_Data records:_
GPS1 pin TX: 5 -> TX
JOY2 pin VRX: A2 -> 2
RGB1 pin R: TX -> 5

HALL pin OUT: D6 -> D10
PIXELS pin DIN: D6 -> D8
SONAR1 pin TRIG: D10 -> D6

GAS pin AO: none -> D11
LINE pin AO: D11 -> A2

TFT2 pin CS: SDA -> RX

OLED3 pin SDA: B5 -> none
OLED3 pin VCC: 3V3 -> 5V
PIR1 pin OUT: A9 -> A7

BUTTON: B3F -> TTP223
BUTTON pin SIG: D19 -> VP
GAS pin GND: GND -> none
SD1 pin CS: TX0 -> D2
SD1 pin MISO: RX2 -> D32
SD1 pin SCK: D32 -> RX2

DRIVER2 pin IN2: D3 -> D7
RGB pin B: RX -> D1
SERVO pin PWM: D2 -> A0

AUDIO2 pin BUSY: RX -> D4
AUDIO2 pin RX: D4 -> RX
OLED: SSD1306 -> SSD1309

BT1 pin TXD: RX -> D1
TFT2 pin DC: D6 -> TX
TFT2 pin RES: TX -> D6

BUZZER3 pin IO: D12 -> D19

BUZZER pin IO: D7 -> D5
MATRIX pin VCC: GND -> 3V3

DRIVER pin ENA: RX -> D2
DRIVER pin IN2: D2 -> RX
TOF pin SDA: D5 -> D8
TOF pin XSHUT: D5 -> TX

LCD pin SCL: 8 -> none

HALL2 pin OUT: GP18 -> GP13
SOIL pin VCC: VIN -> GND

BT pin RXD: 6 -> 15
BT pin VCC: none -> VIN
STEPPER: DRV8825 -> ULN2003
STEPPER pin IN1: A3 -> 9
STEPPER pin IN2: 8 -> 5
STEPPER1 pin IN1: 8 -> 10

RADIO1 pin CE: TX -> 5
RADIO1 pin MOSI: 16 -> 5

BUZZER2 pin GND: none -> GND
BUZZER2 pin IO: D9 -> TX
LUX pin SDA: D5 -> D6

_Exercise brief:_
Would you state how many lines in the listing above contain the word "BUTTON"? Reply with the number and no other words.

_Answer to this problem:_
2